#### About this exercise
Which lines run from the one containing "R208: 2.7k (GND, VMID) -> 5.6k (GND, VMID)" to the last line of the entries? Return them exactly, with nothing more.

#### Collected data entries

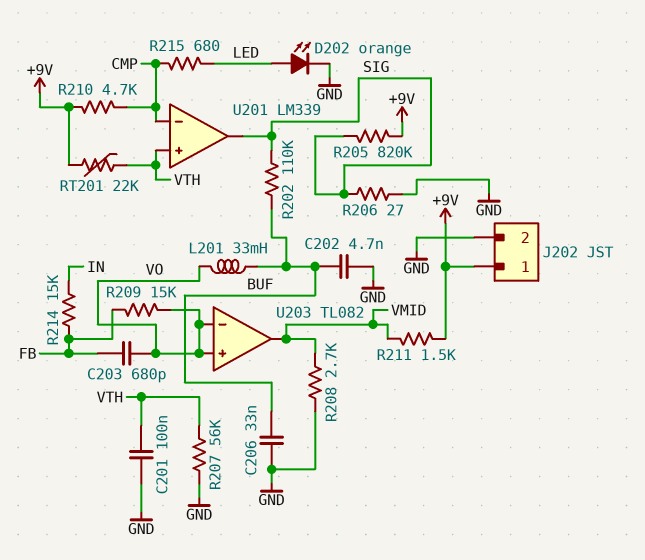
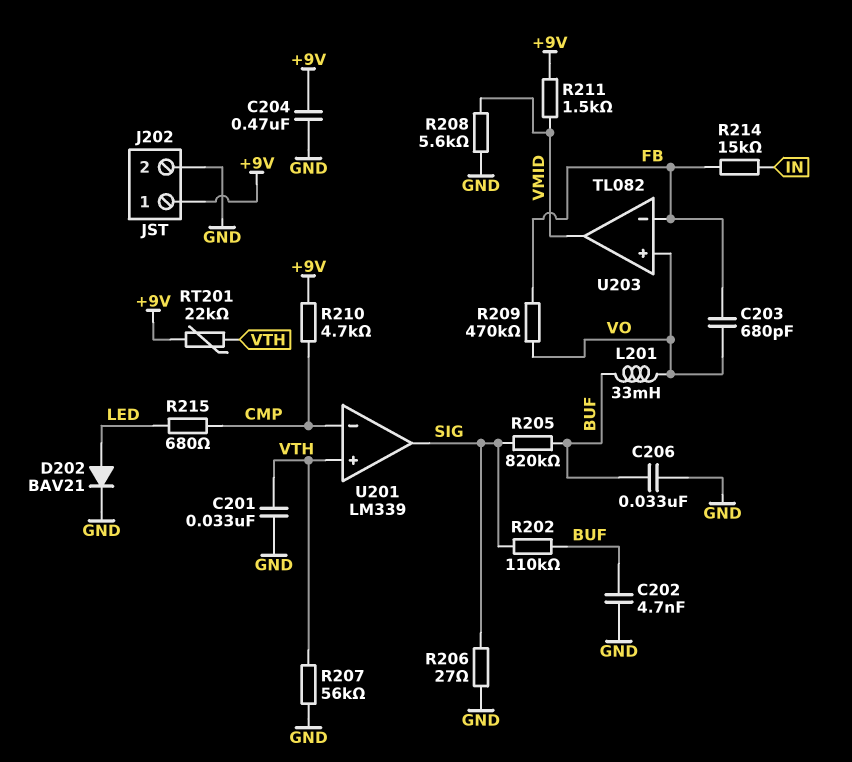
C201: 100nF (GND, VTH) -> 33nF (GND, VTH)
C204: none -> 470nF (+9V, GND)
D202: LED orange (A LED, K GND) -> diode BAV21 (A LED, K GND)
R205: 820k (+9V, SIG) -> 820k (BUF, SIG)
R208: 2.7k (GND, VMID) -> 5.6k (GND, VMID)
R209: 15k (FB, VO) -> 470k (FB, VO)
U203 pin in-: VO -> FB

#### Answer for the task
R208: 2.7k (GND, VMID) -> 5.6k (GND, VMID)
R209: 15k (FB, VO) -> 470k (FB, VO)
U203 pin in-: VO -> FB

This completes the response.